AIM OF THE EXERCISE: A faithful copy of all the records is needed, with the pictures omitted.
── DATA RECORDS ──
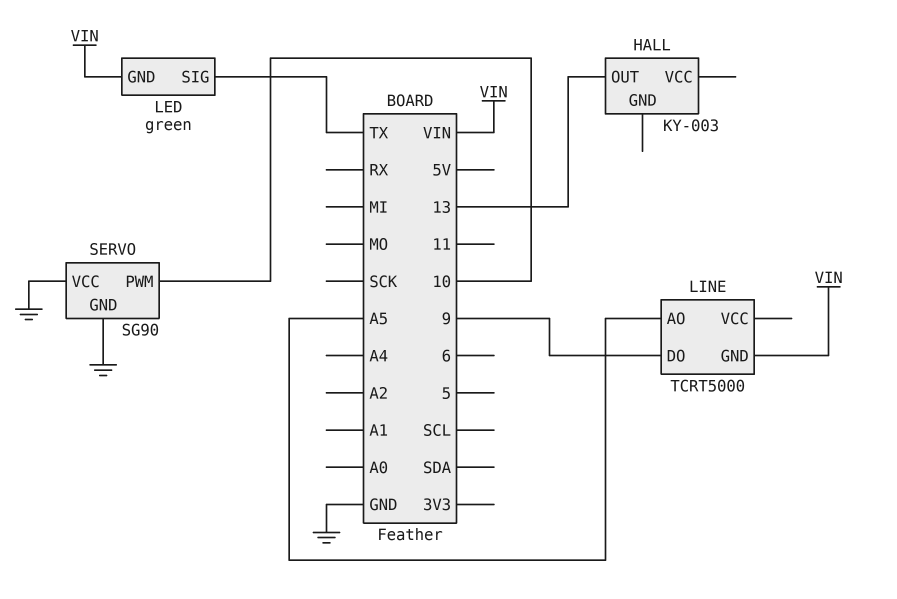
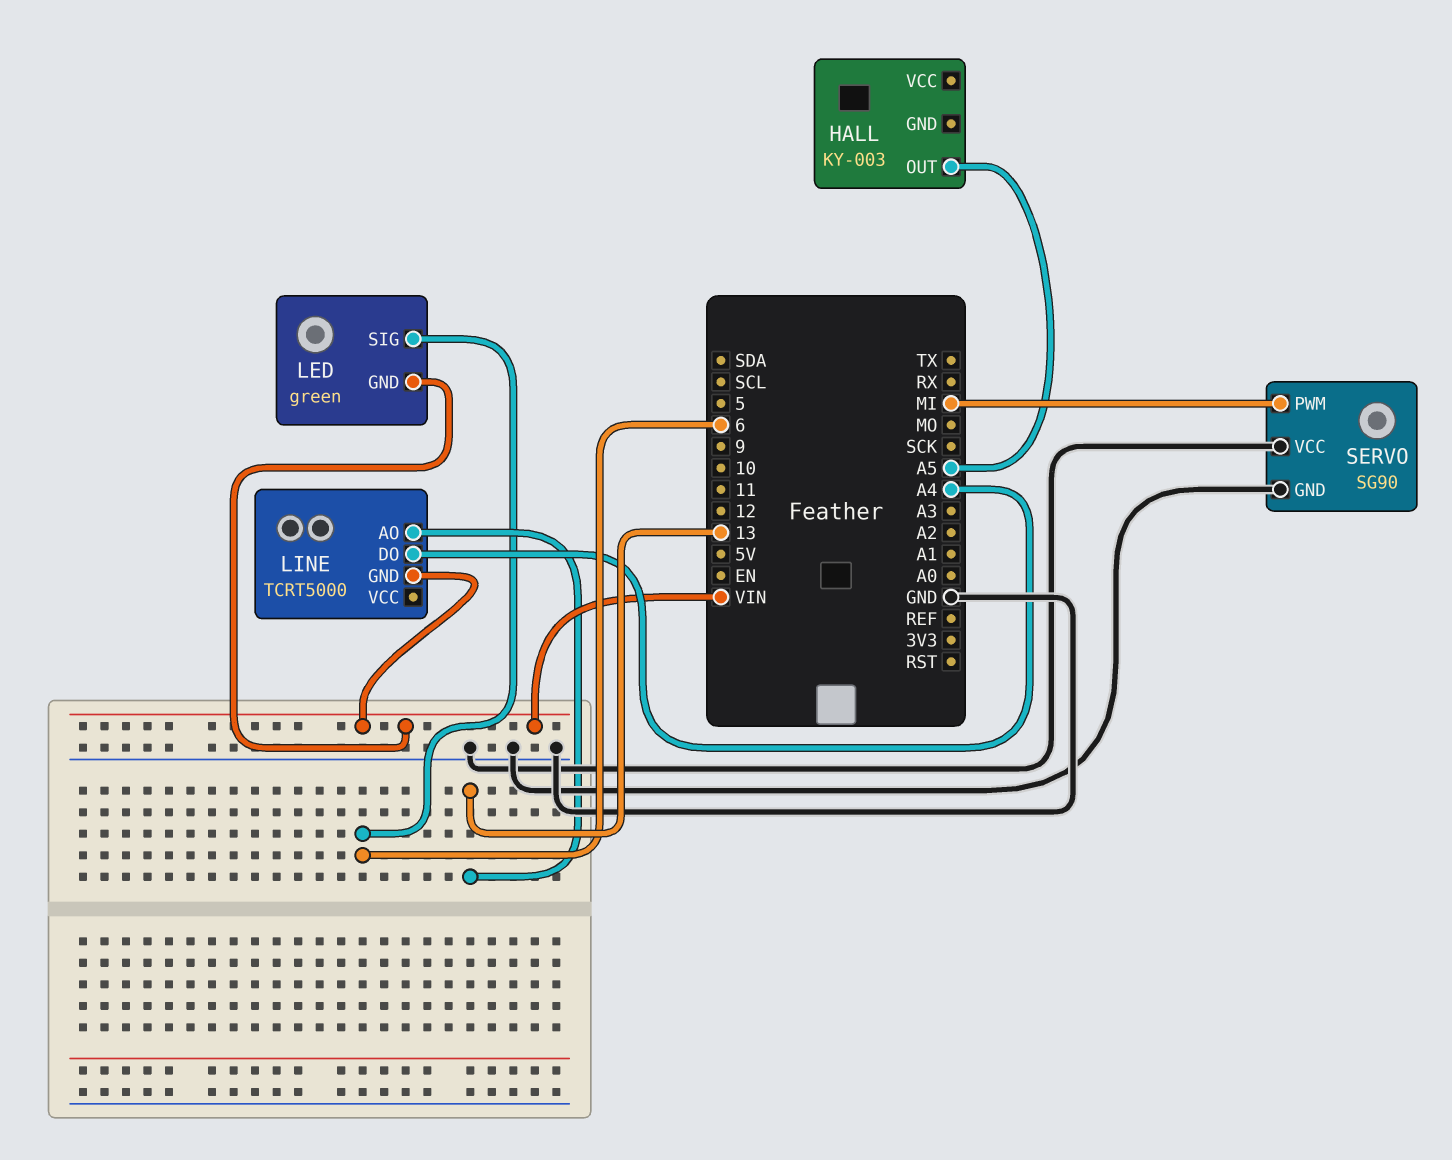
HALL pin OUT: 13 -> A5
LED pin SIG: TX -> 6
LINE pin AO: A5 -> 13
LINE pin DO: 9 -> A4
SERVO pin PWM: 10 -> MI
───
RESPONSE BOX:
HALL pin OUT: 13 -> A5
LED pin SIG: TX -> 6
LINE pin AO: A5 -> 13
LINE pin DO: 9 -> A4
SERVO pin PWM: 10 -> MI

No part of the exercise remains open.